▶ **Goal of the exercise**
With the pictures left out, write out the records verbatim.

[Scene images with change listings]
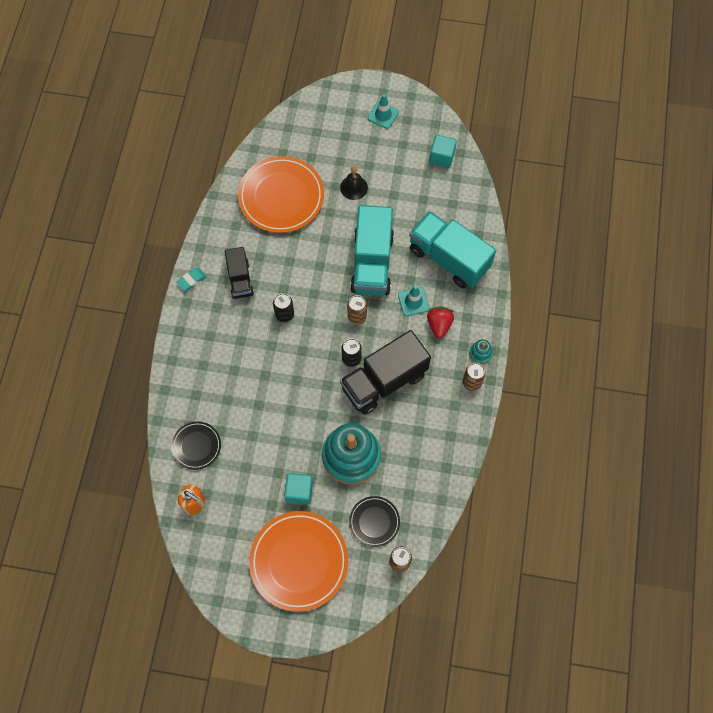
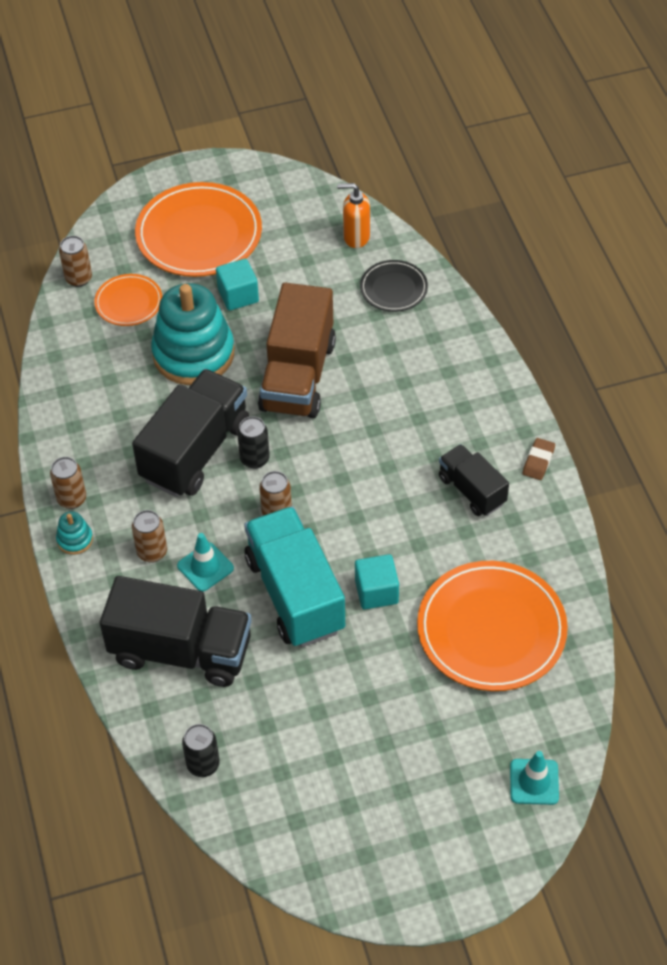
camera: 155 degrees right, 15 degrees down
(191, 280) = (538, 461): turquoise eraser -> brown eraser
(284, 314) = (380, 473): black can -> black can (203, 764)
(295, 406) = (298, 376): none -> brown truck
(354, 187) = (388, 695): black bell -> none
(374, 522) = (129, 302): black plate -> orange plate
(383, 115) = (411, 844): turquoise traffic cone -> turquoise traffic cone (534, 782)
(439, 325) = (152, 552): red strawberry -> brown can
(442, 157) = (271, 813): turquoise cube -> turquoise cube (376, 592)
(448, 258) = (181, 650): turquoise truck -> black truck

▶ **Task response**
camera: 155 degrees right, 15 degrees down
(191, 280) = (538, 461): turquoise eraser -> brown eraser
(284, 314) = (380, 473): black can -> black can (203, 764)
(295, 406) = (298, 376): none -> brown truck
(354, 187) = (388, 695): black bell -> none
(374, 522) = (129, 302): black plate -> orange plate
(383, 115) = (411, 844): turquoise traffic cone -> turquoise traffic cone (534, 782)
(439, 325) = (152, 552): red strawberry -> brown can
(442, 157) = (271, 813): turquoise cube -> turquoise cube (376, 592)
(448, 258) = (181, 650): turquoise truck -> black truck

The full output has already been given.